___ THE DATA ___

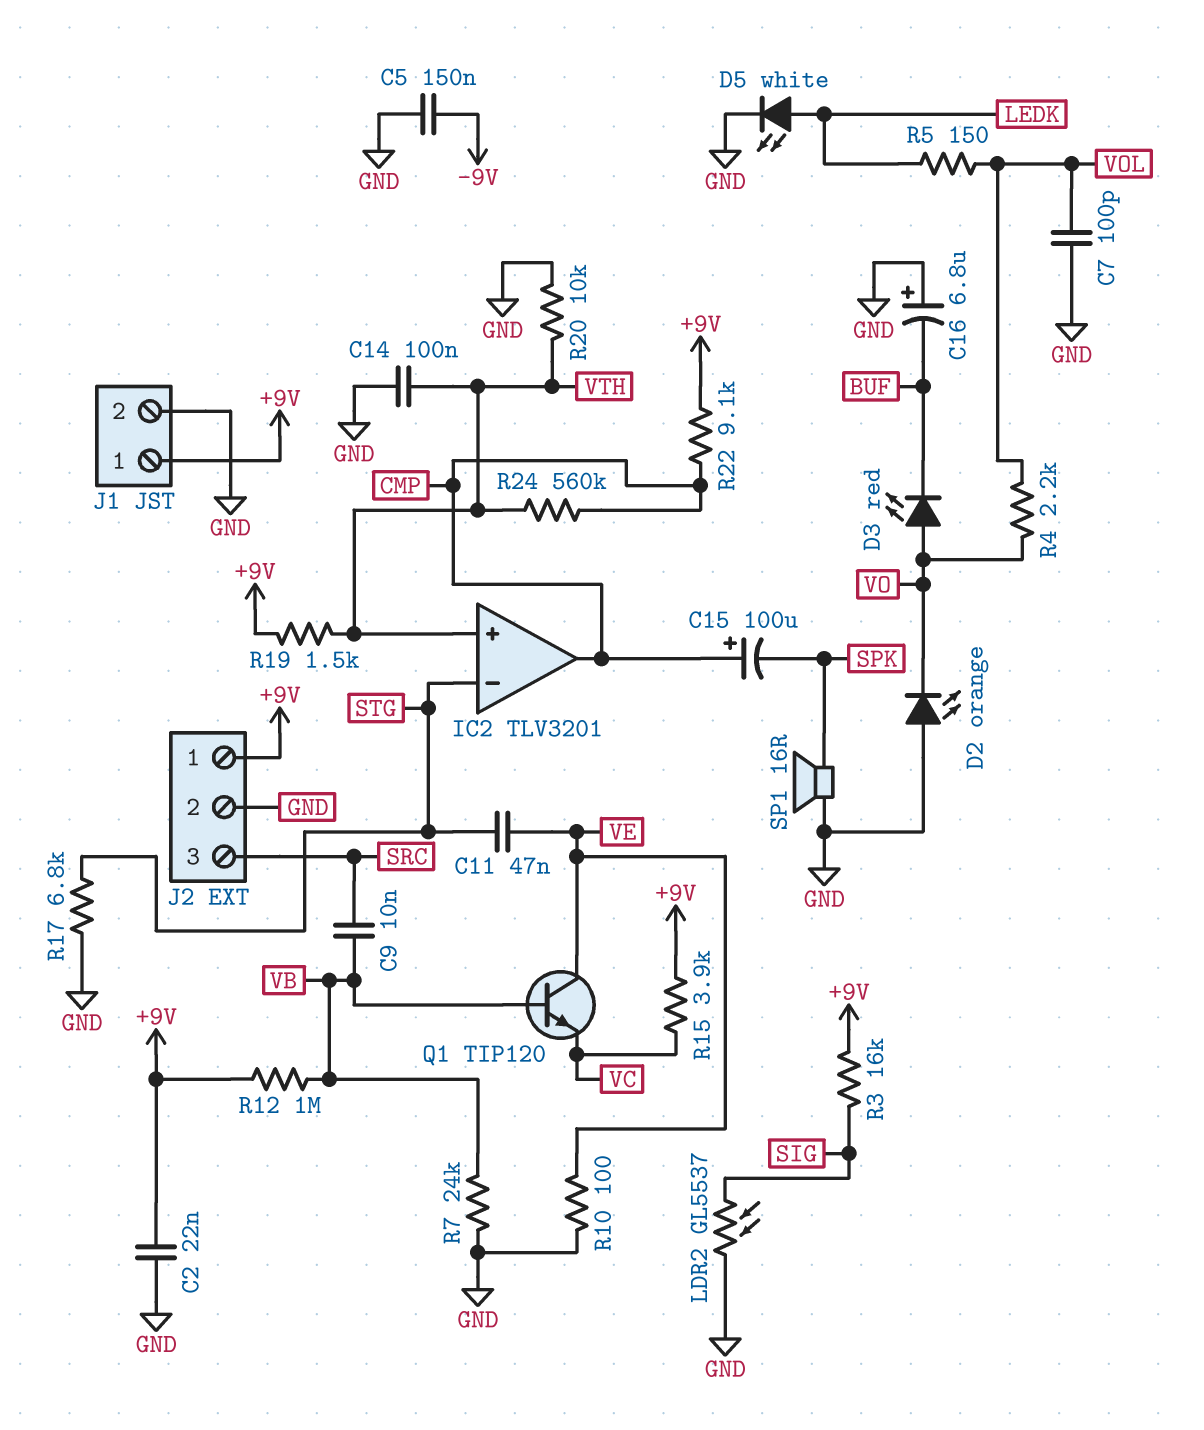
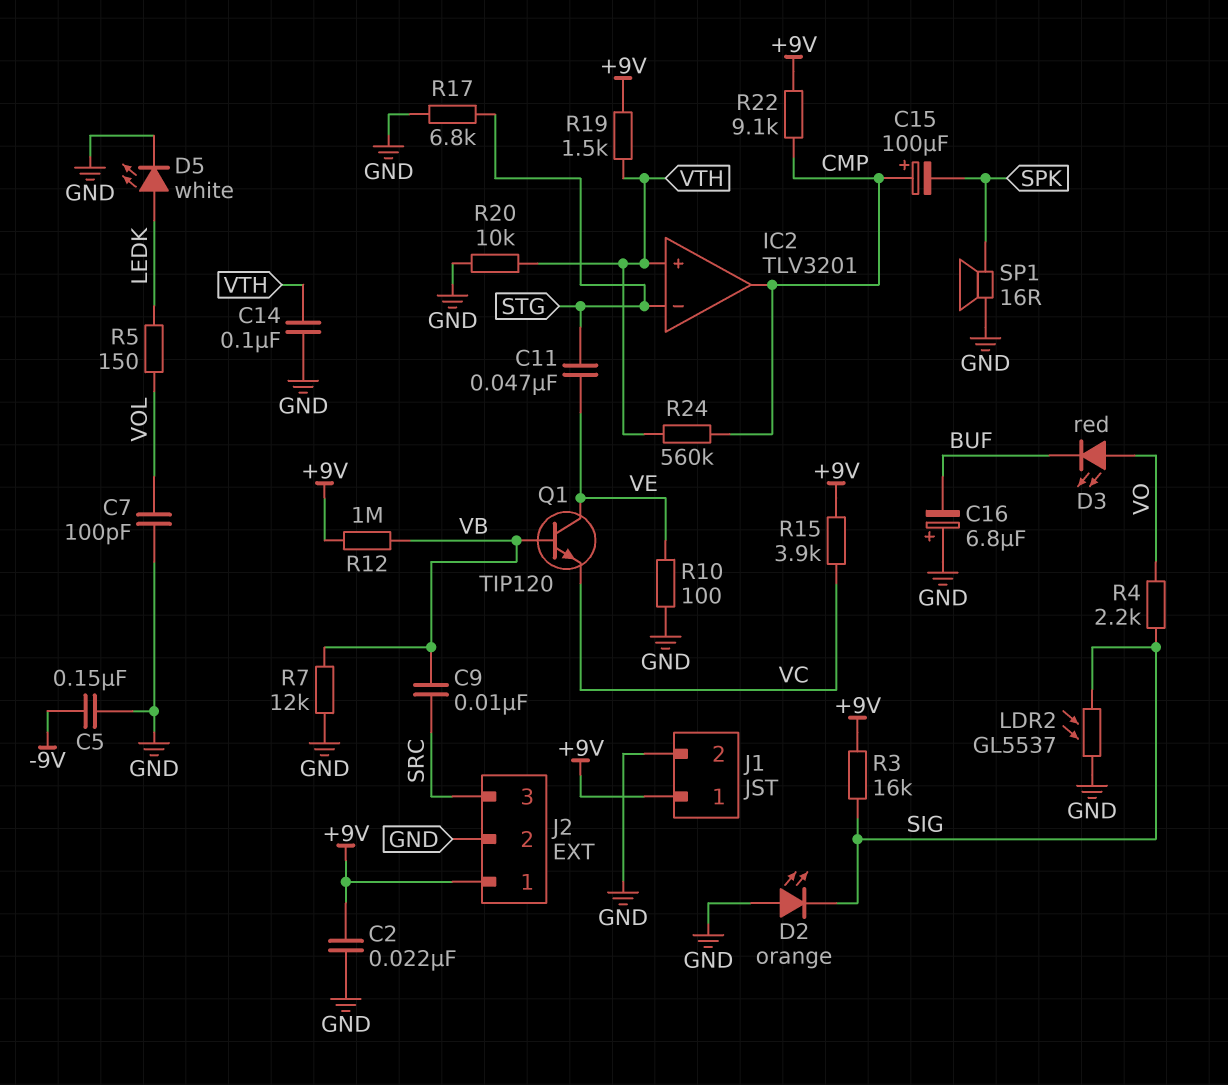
D2: LED orange (A GND, K VO) -> LED orange (A GND, K SIG)
R4: 2.2k (VO, VOL) -> 2.2k (SIG, VO)
R7: 24k (GND, VB) -> 12k (GND, VB)

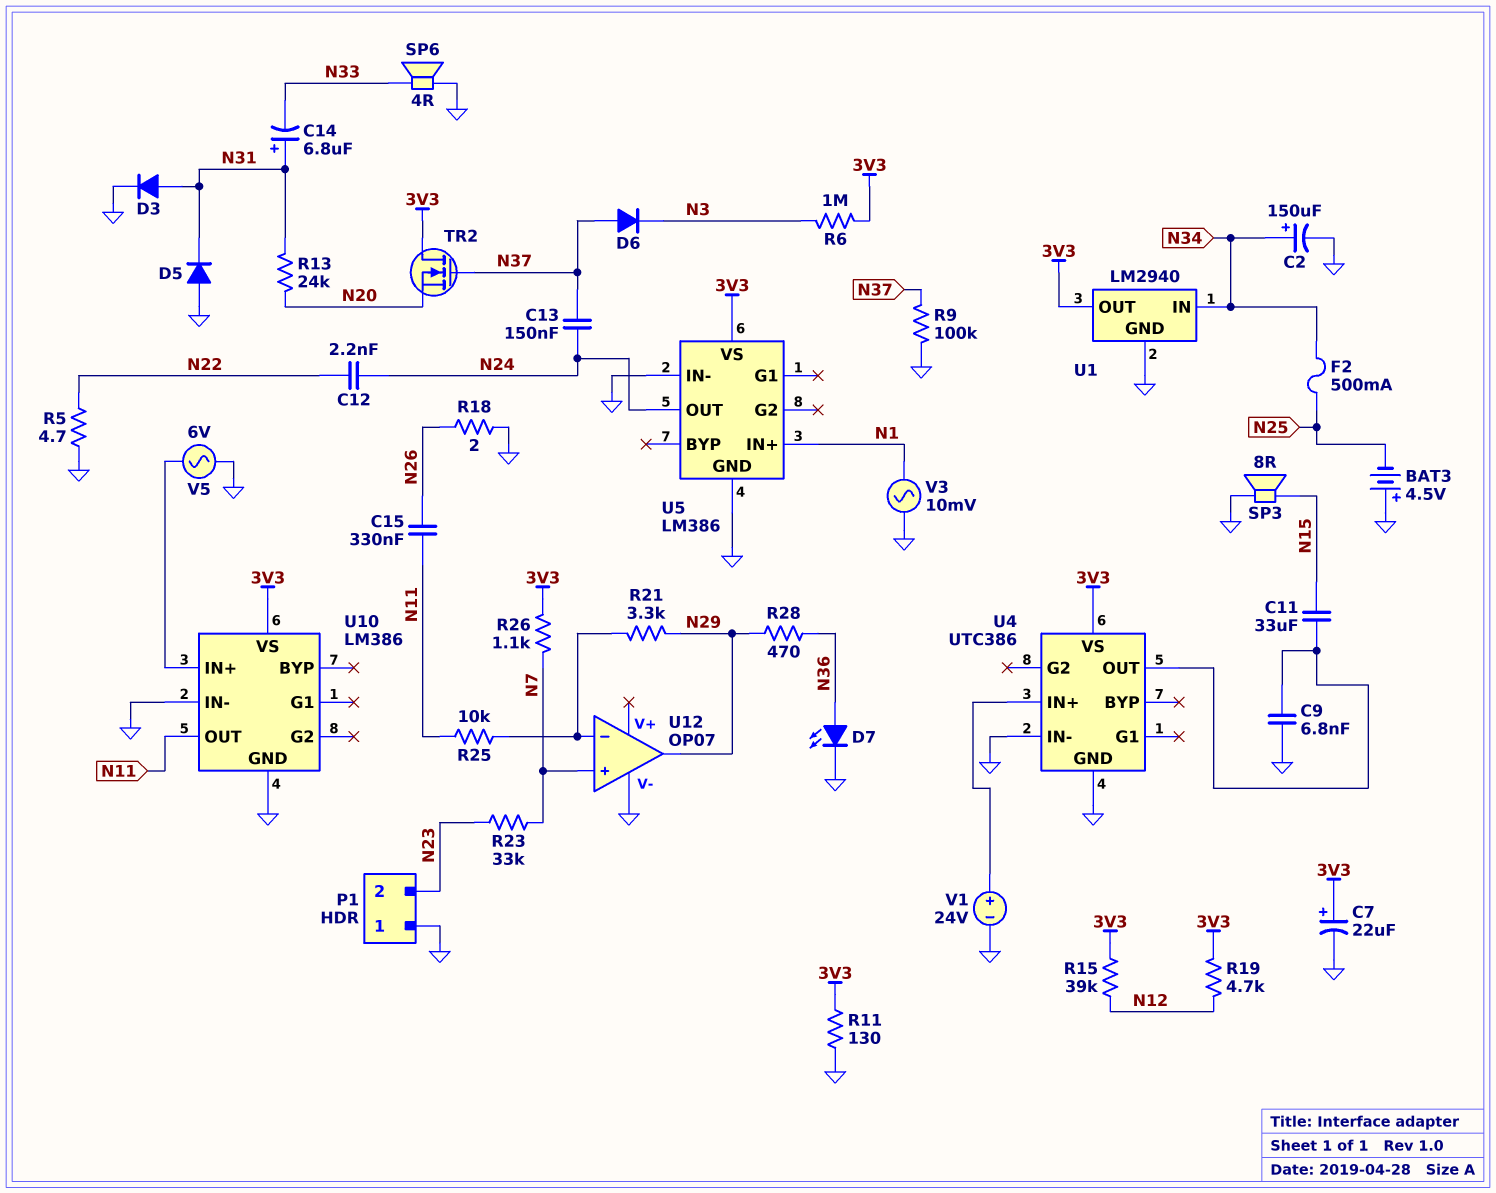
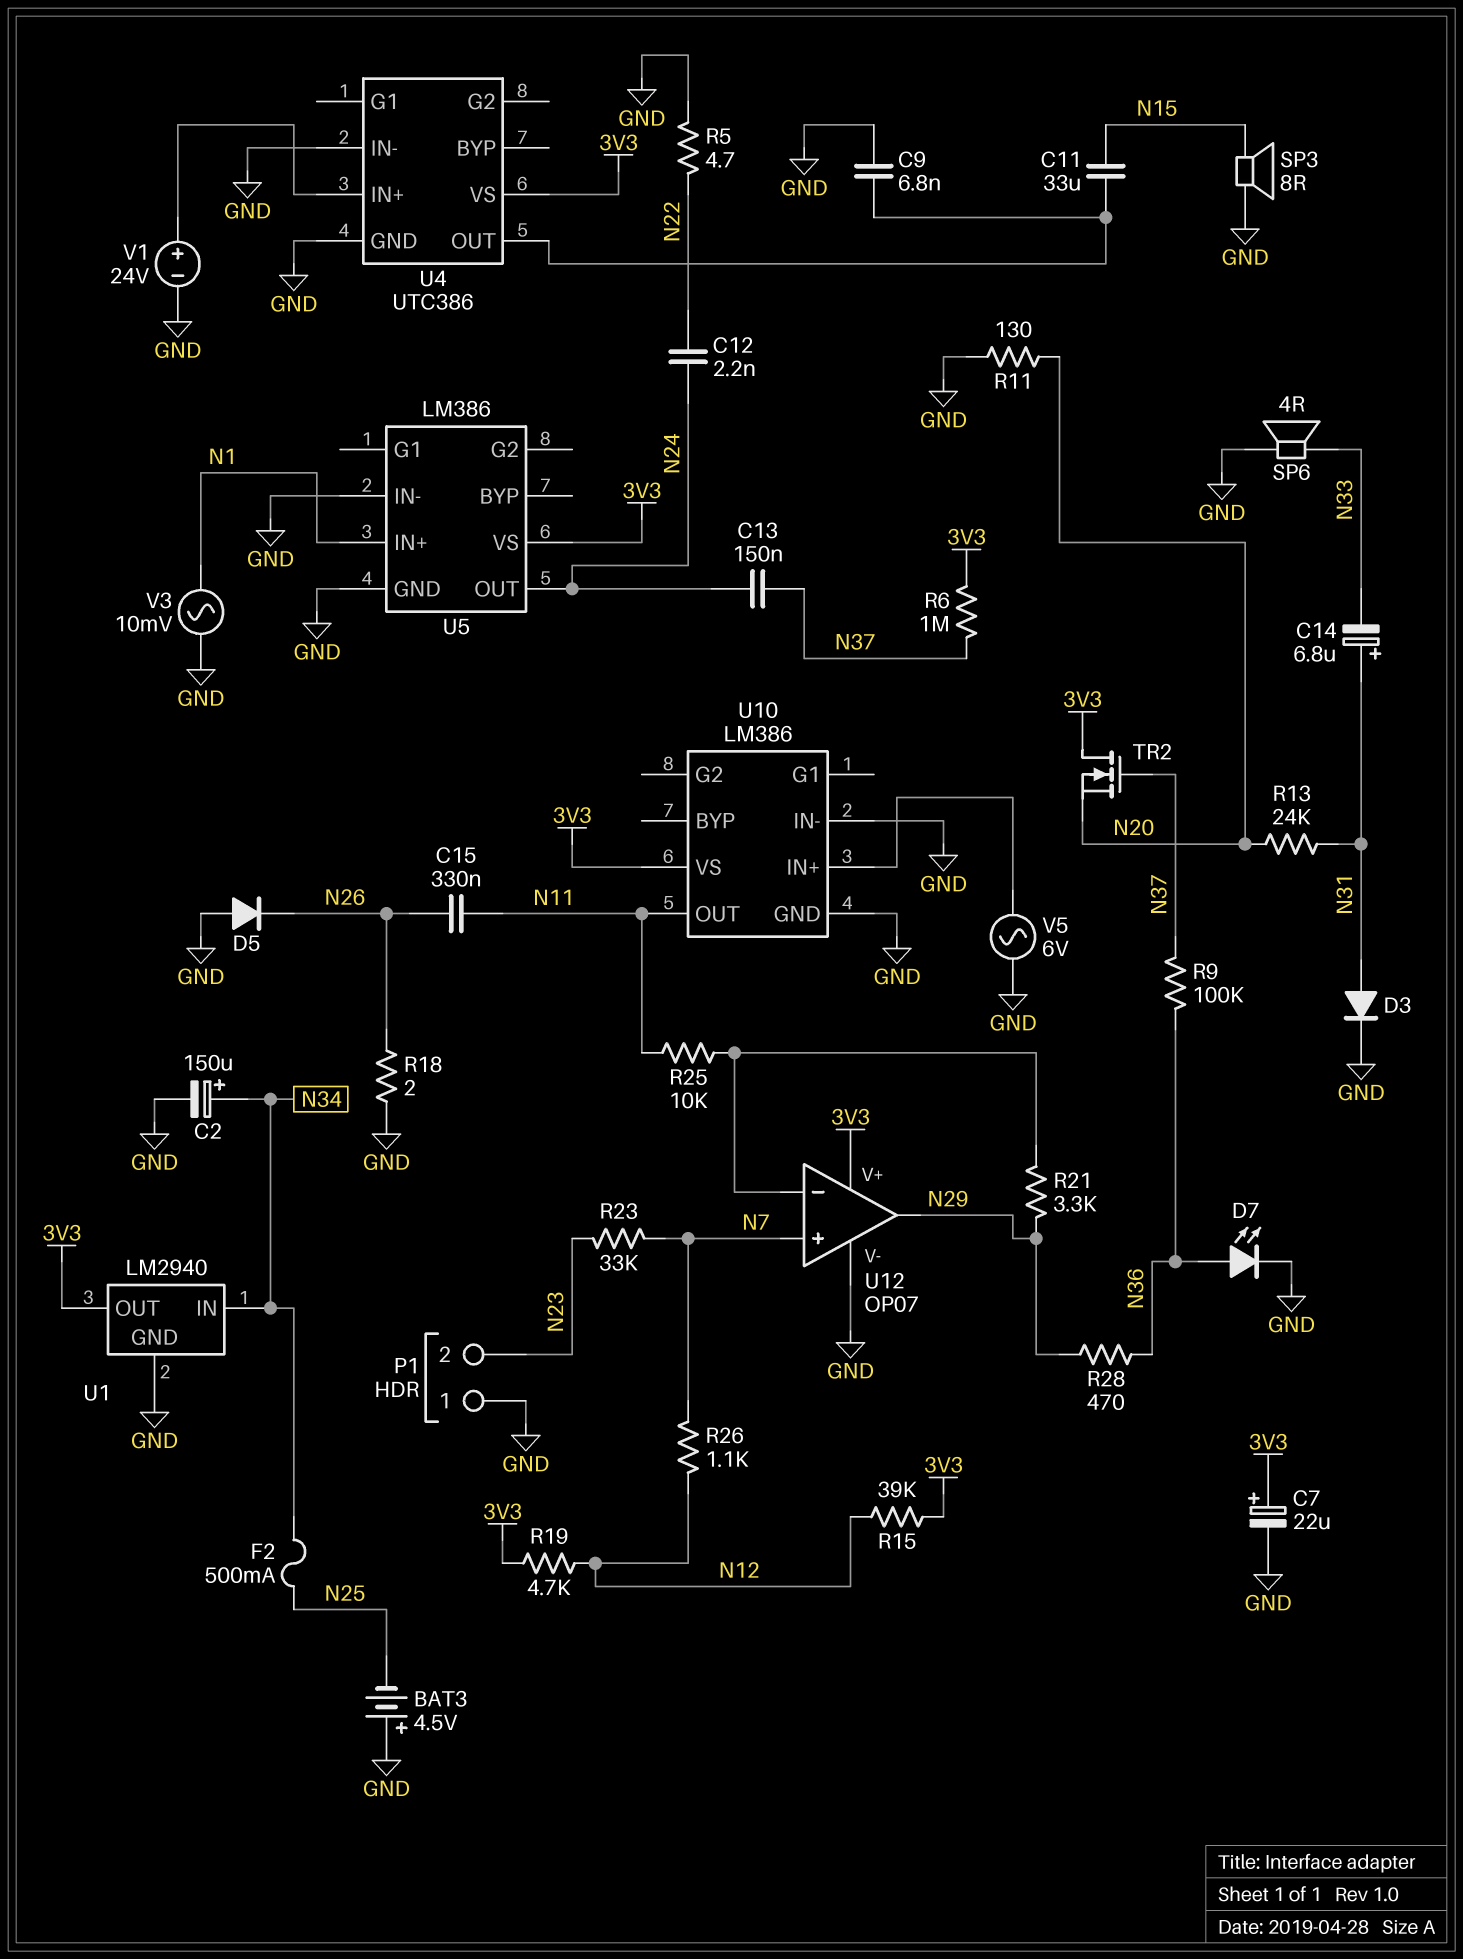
D5: diode (A GND, K N31) -> diode (A GND, K N26)
D6: diode (A N37, K N3) -> none
R6: 1M (3V3, N3) -> 1M (3V3, N37)
R9: 100k (GND, N37) -> 100k (N36, N37)
R11: 130 (3V3, GND) -> 130 (GND, N20)
R26: 1.1k (3V3, N7) -> 1.1k (N7, N12)
U12 pin V+: none -> 3V3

___

_PROBLEM STATEMENT_. Give every entry back unchanged, with no pictures.

_WRITTEN REPLY_.
D2: LED orange (A GND, K VO) -> LED orange (A GND, K SIG)
R4: 2.2k (VO, VOL) -> 2.2k (SIG, VO)
R7: 24k (GND, VB) -> 12k (GND, VB)

D5: diode (A GND, K N31) -> diode (A GND, K N26)
D6: diode (A N37, K N3) -> none
R6: 1M (3V3, N3) -> 1M (3V3, N37)
R9: 100k (GND, N37) -> 100k (N36, N37)
R11: 130 (3V3, GND) -> 130 (GND, N20)
R26: 1.1k (3V3, N7) -> 1.1k (N7, N12)
U12 pin V+: none -> 3V3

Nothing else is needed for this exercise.